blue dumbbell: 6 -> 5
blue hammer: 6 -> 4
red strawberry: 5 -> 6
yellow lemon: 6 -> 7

......

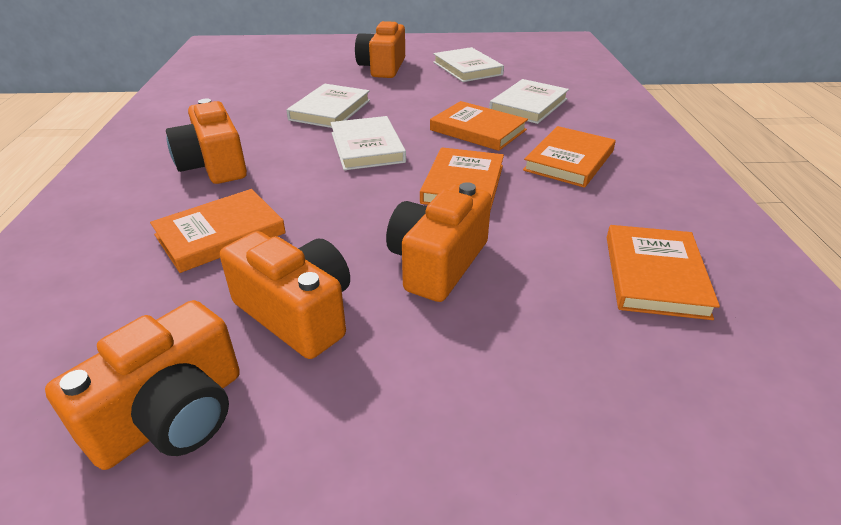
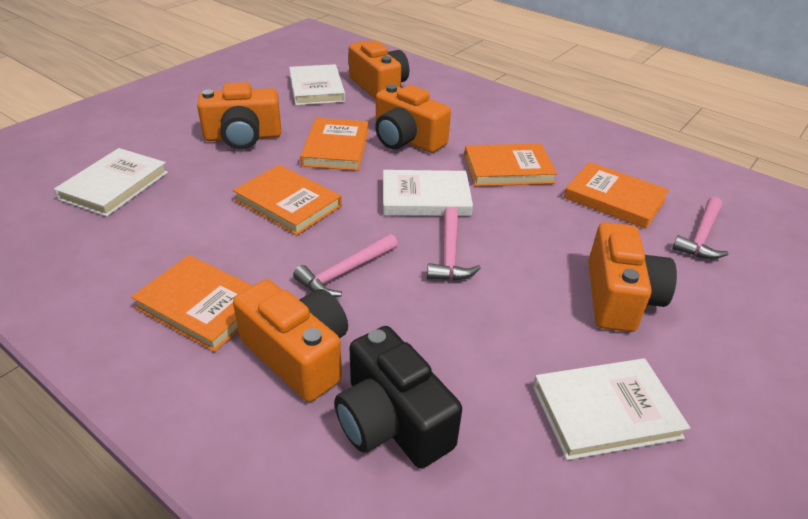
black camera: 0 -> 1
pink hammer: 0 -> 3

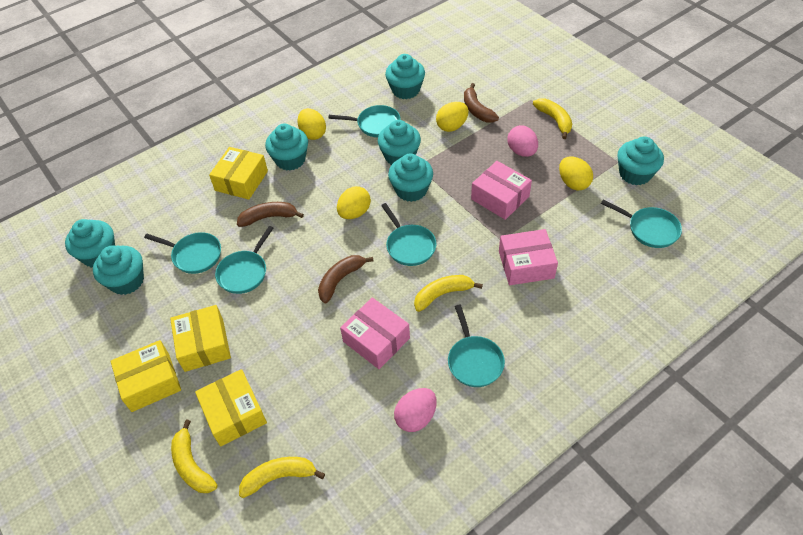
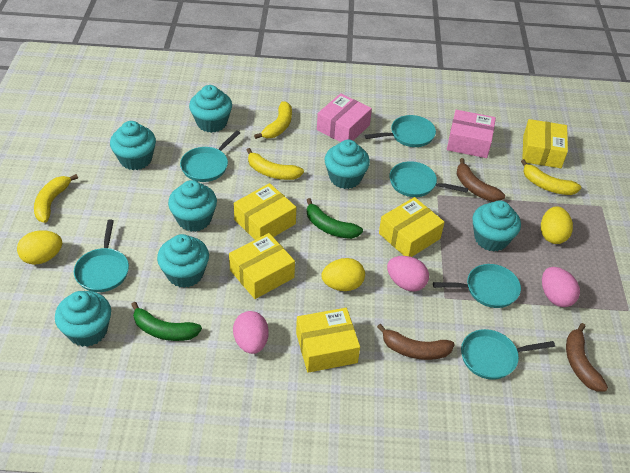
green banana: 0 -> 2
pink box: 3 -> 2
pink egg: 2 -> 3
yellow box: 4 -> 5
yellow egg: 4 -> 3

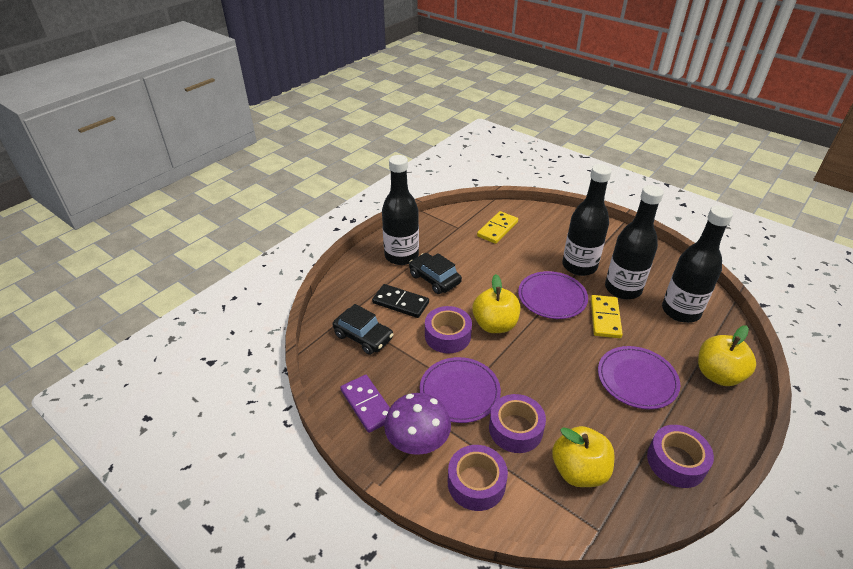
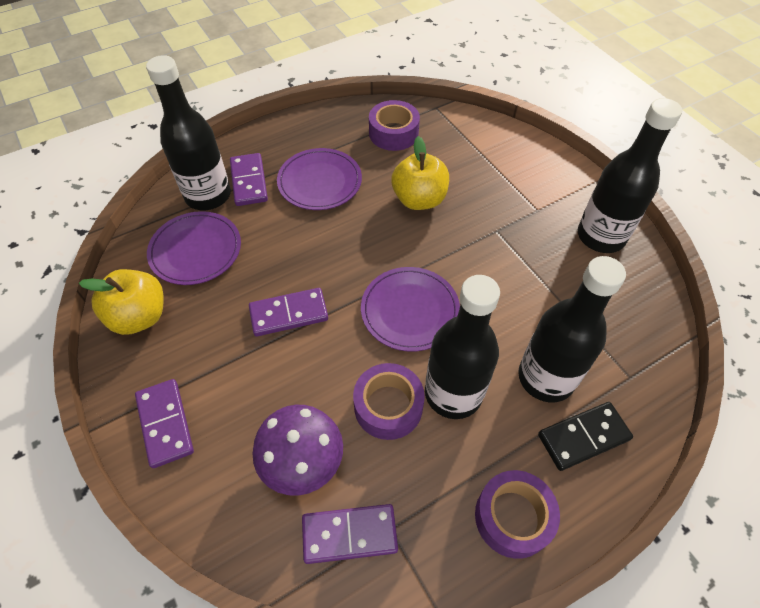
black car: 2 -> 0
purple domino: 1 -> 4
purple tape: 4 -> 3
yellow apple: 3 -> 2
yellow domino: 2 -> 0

......

WORK INSTRUCTION = Exactly as written above, retype the lines starting at the one holding "pink box: 3 -> 2" and ending at the one holding "yellow domino: 2 -> 0", both included, but not the pictures.

SOLVED EXERCISE =
pink box: 3 -> 2
pink egg: 2 -> 3
yellow box: 4 -> 5
yellow egg: 4 -> 3

black car: 2 -> 0
purple domino: 1 -> 4
purple tape: 4 -> 3
yellow apple: 3 -> 2
yellow domino: 2 -> 0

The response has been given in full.